> _Exercise directions_
Reproduce all lines of the records below with every instance of "gray rectangle" changed to "silver rectangle" and everything else left as it is. Leave the pictures out of your answer.

+---+

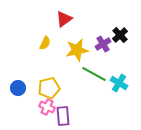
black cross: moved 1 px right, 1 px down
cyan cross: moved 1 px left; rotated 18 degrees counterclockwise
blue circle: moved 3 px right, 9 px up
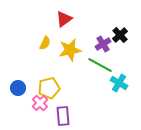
yellow star: moved 7 px left
green line: moved 6 px right, 9 px up
pink cross: moved 7 px left, 4 px up; rotated 21 degrees clockwise
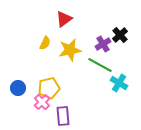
pink cross: moved 2 px right, 1 px up
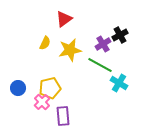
black cross: rotated 14 degrees clockwise
yellow pentagon: moved 1 px right
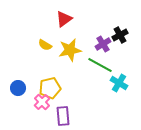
yellow semicircle: moved 2 px down; rotated 96 degrees clockwise
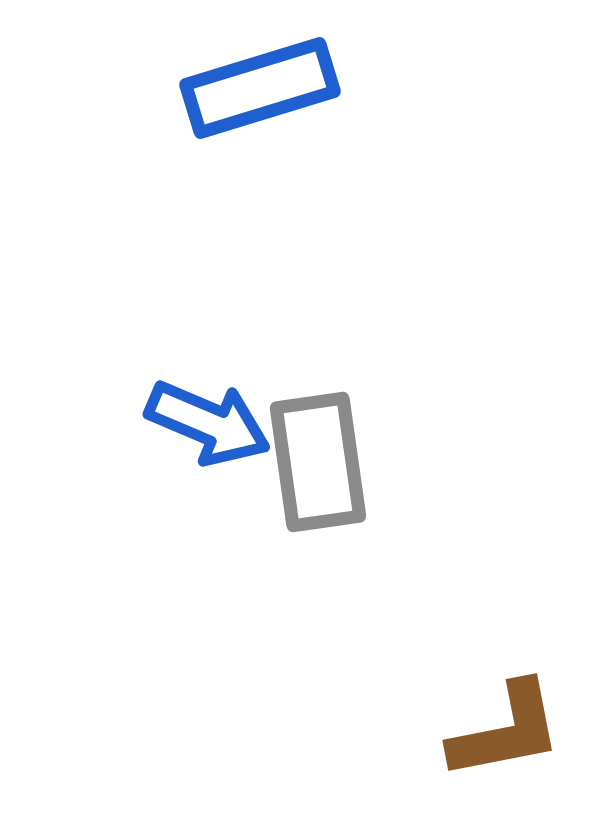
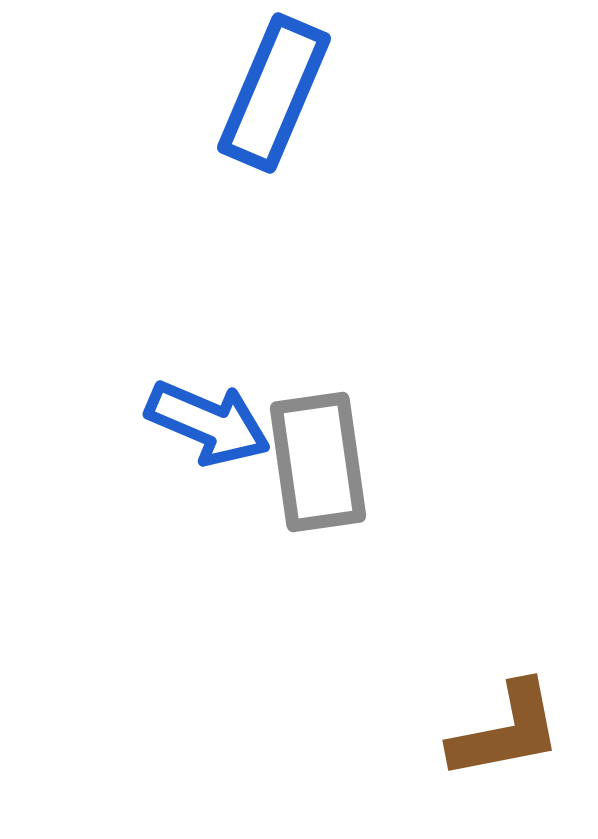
blue rectangle: moved 14 px right, 5 px down; rotated 50 degrees counterclockwise
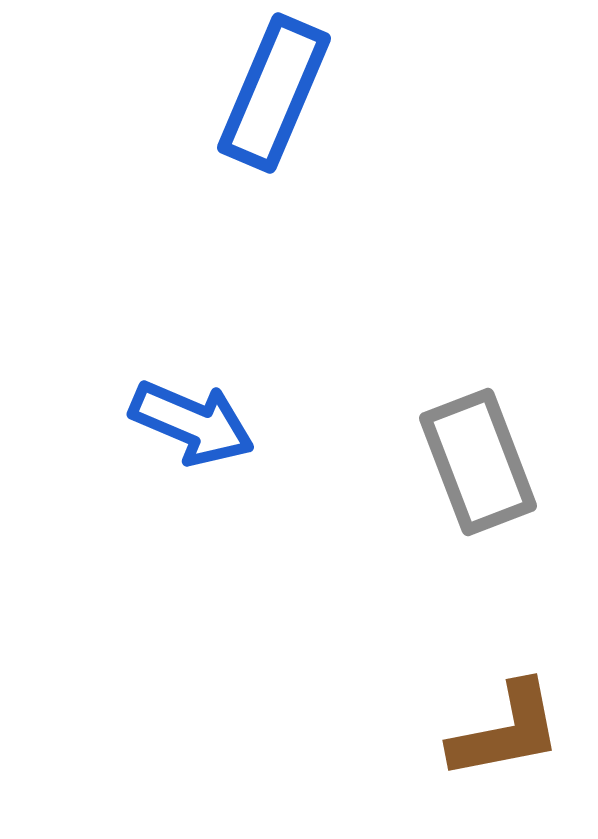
blue arrow: moved 16 px left
gray rectangle: moved 160 px right; rotated 13 degrees counterclockwise
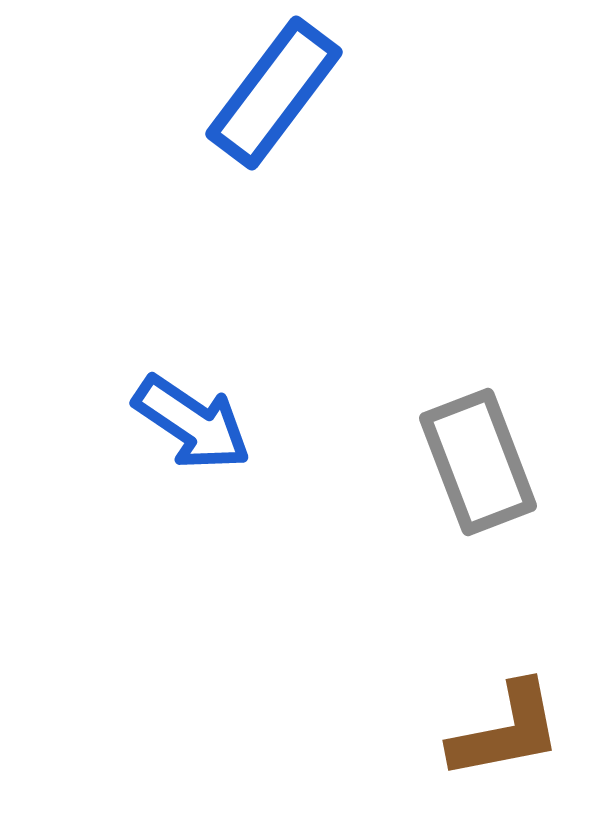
blue rectangle: rotated 14 degrees clockwise
blue arrow: rotated 11 degrees clockwise
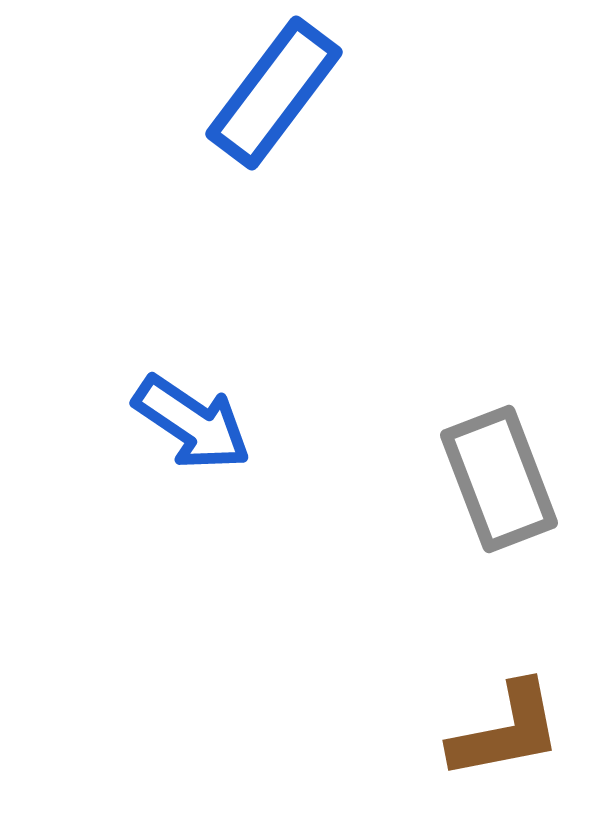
gray rectangle: moved 21 px right, 17 px down
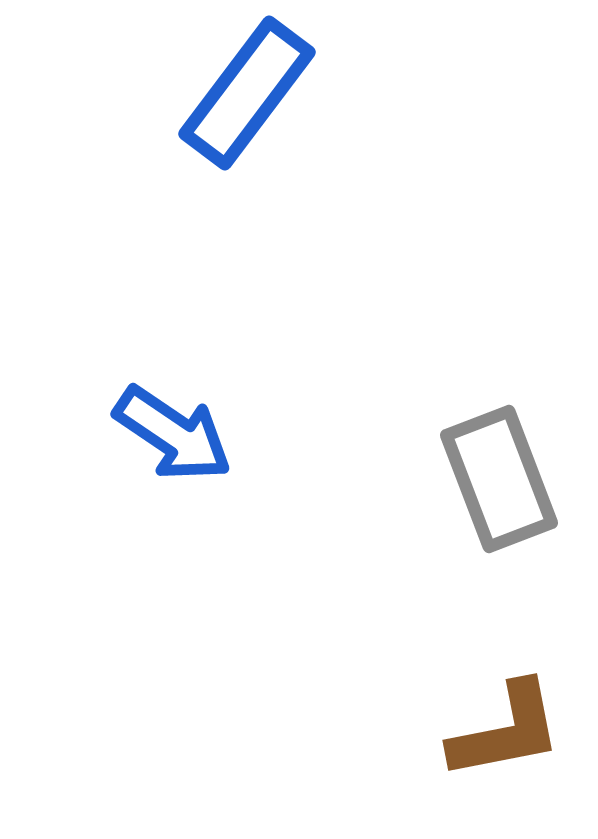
blue rectangle: moved 27 px left
blue arrow: moved 19 px left, 11 px down
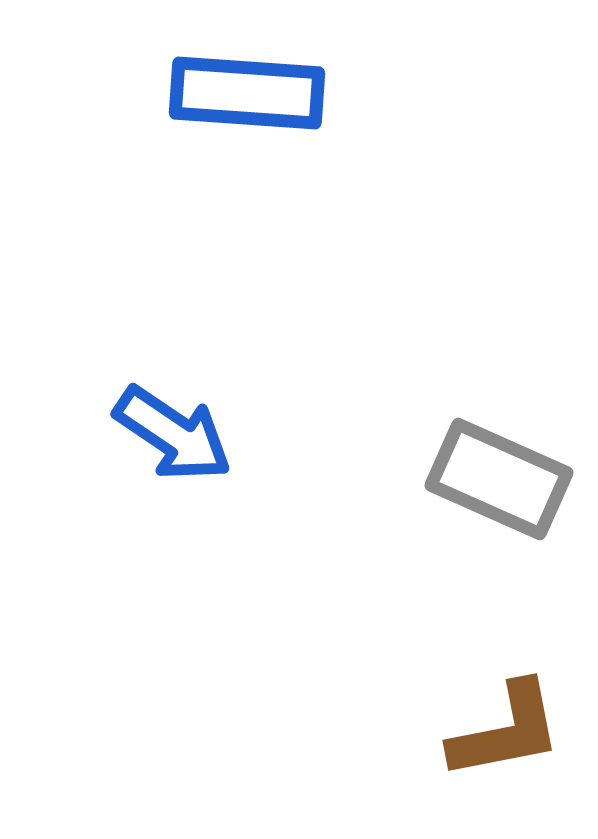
blue rectangle: rotated 57 degrees clockwise
gray rectangle: rotated 45 degrees counterclockwise
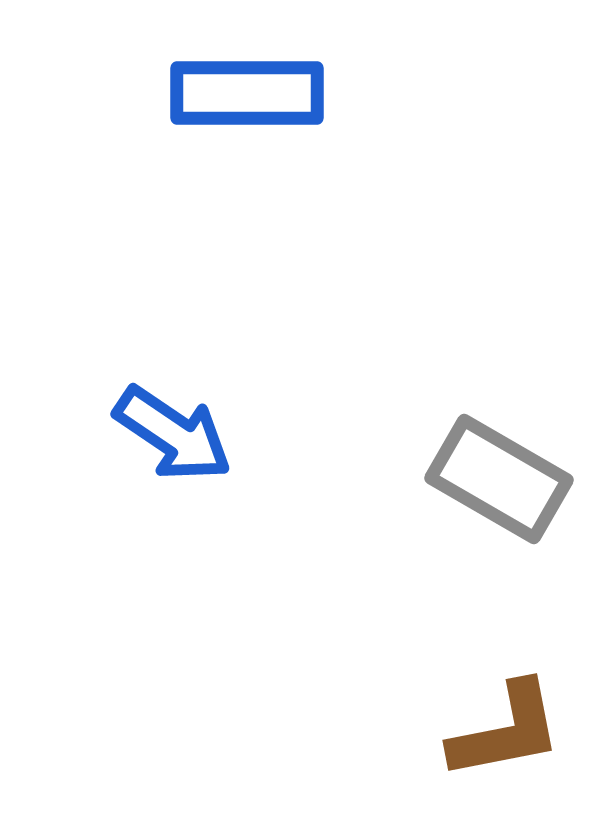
blue rectangle: rotated 4 degrees counterclockwise
gray rectangle: rotated 6 degrees clockwise
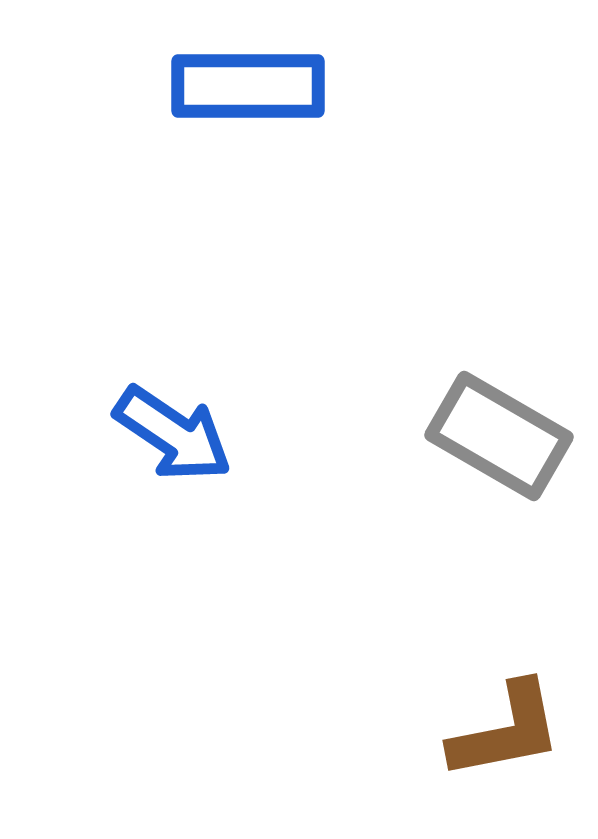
blue rectangle: moved 1 px right, 7 px up
gray rectangle: moved 43 px up
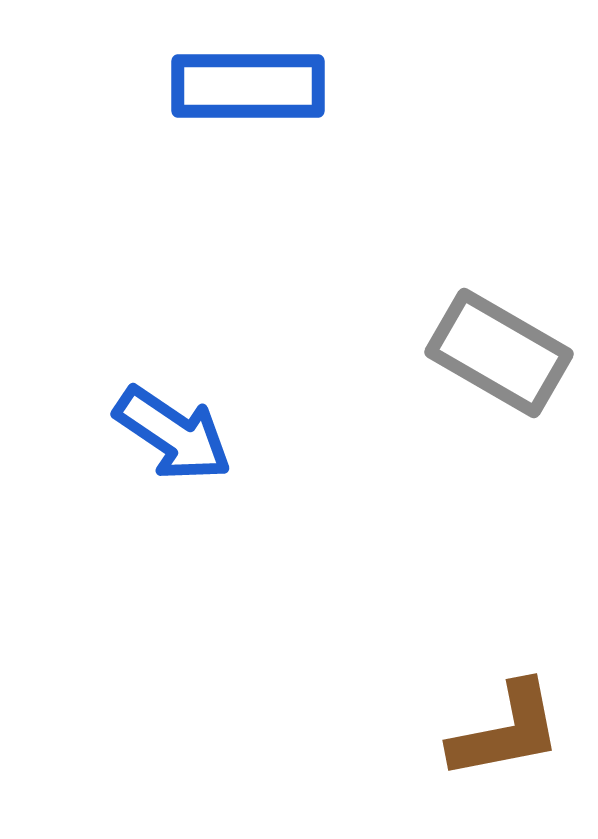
gray rectangle: moved 83 px up
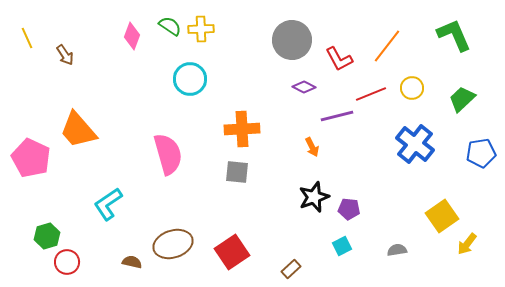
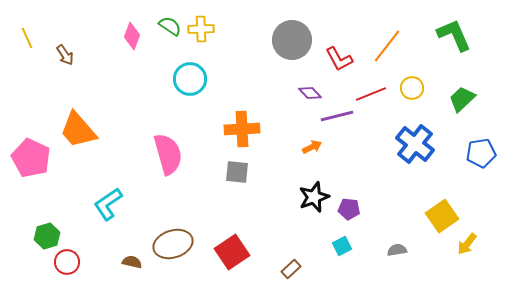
purple diamond: moved 6 px right, 6 px down; rotated 20 degrees clockwise
orange arrow: rotated 90 degrees counterclockwise
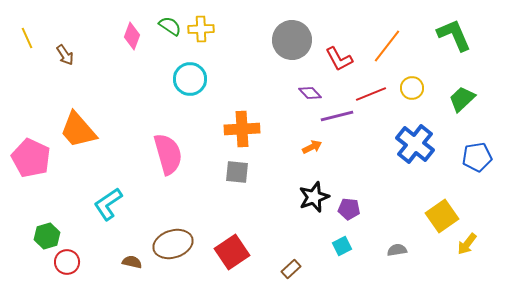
blue pentagon: moved 4 px left, 4 px down
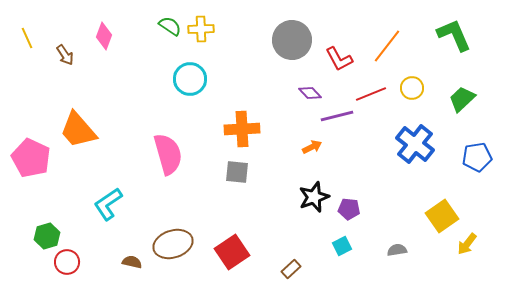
pink diamond: moved 28 px left
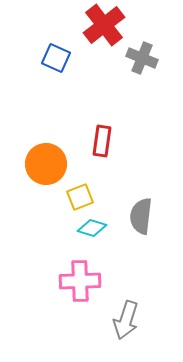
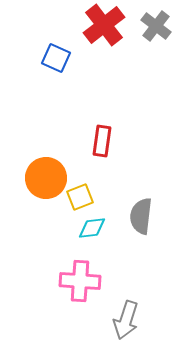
gray cross: moved 14 px right, 32 px up; rotated 16 degrees clockwise
orange circle: moved 14 px down
cyan diamond: rotated 24 degrees counterclockwise
pink cross: rotated 6 degrees clockwise
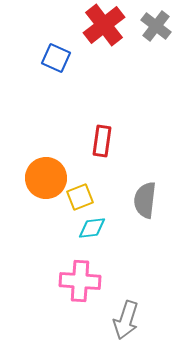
gray semicircle: moved 4 px right, 16 px up
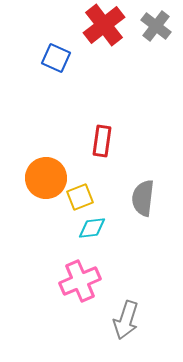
gray semicircle: moved 2 px left, 2 px up
pink cross: rotated 27 degrees counterclockwise
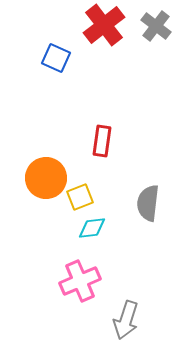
gray semicircle: moved 5 px right, 5 px down
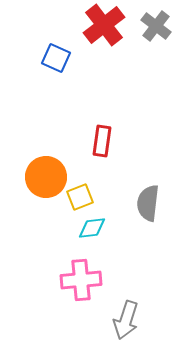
orange circle: moved 1 px up
pink cross: moved 1 px right, 1 px up; rotated 18 degrees clockwise
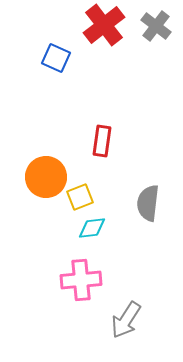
gray arrow: rotated 15 degrees clockwise
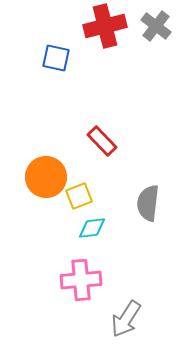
red cross: moved 1 px right, 1 px down; rotated 24 degrees clockwise
blue square: rotated 12 degrees counterclockwise
red rectangle: rotated 52 degrees counterclockwise
yellow square: moved 1 px left, 1 px up
gray arrow: moved 1 px up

+---+

> _Final result_
black cross: moved 1 px right, 1 px down
cyan cross: moved 1 px left; rotated 18 degrees counterclockwise
blue circle: moved 3 px right, 9 px up
yellow star: moved 7 px left
green line: moved 6 px right, 9 px up
pink cross: moved 7 px left, 4 px up; rotated 21 degrees clockwise
pink cross: moved 2 px right, 1 px up
black cross: rotated 14 degrees clockwise
yellow pentagon: moved 1 px right
yellow semicircle: moved 2 px down; rotated 96 degrees clockwise
blue rectangle: moved 14 px right, 5 px down; rotated 50 degrees counterclockwise
blue arrow: moved 16 px left
silver rectangle: moved 160 px right; rotated 13 degrees counterclockwise
blue rectangle: rotated 14 degrees clockwise
blue arrow: rotated 11 degrees clockwise
silver rectangle: moved 21 px right, 17 px down
blue rectangle: moved 27 px left
blue arrow: moved 19 px left, 11 px down
blue rectangle: rotated 57 degrees clockwise
silver rectangle: rotated 45 degrees counterclockwise
blue rectangle: rotated 4 degrees counterclockwise
silver rectangle: rotated 6 degrees clockwise
blue rectangle: moved 1 px right, 7 px up
silver rectangle: moved 43 px up
silver rectangle: moved 83 px up
purple diamond: moved 6 px right, 6 px down; rotated 20 degrees clockwise
orange arrow: rotated 90 degrees counterclockwise
blue pentagon: moved 4 px left, 4 px down
pink diamond: moved 28 px left
gray cross: moved 14 px right, 32 px up; rotated 16 degrees clockwise
orange circle: moved 14 px down
cyan diamond: rotated 24 degrees counterclockwise
pink cross: rotated 6 degrees clockwise
gray semicircle: moved 4 px right, 16 px up
gray semicircle: moved 2 px left, 2 px up
pink cross: rotated 27 degrees counterclockwise
gray semicircle: moved 5 px right, 5 px down
orange circle: moved 1 px up
pink cross: moved 1 px right, 1 px up; rotated 18 degrees clockwise
gray arrow: rotated 15 degrees clockwise
red cross: moved 1 px right, 1 px down; rotated 24 degrees clockwise
blue square: rotated 12 degrees counterclockwise
red rectangle: rotated 52 degrees counterclockwise
yellow square: moved 1 px left, 1 px up
gray arrow: moved 1 px up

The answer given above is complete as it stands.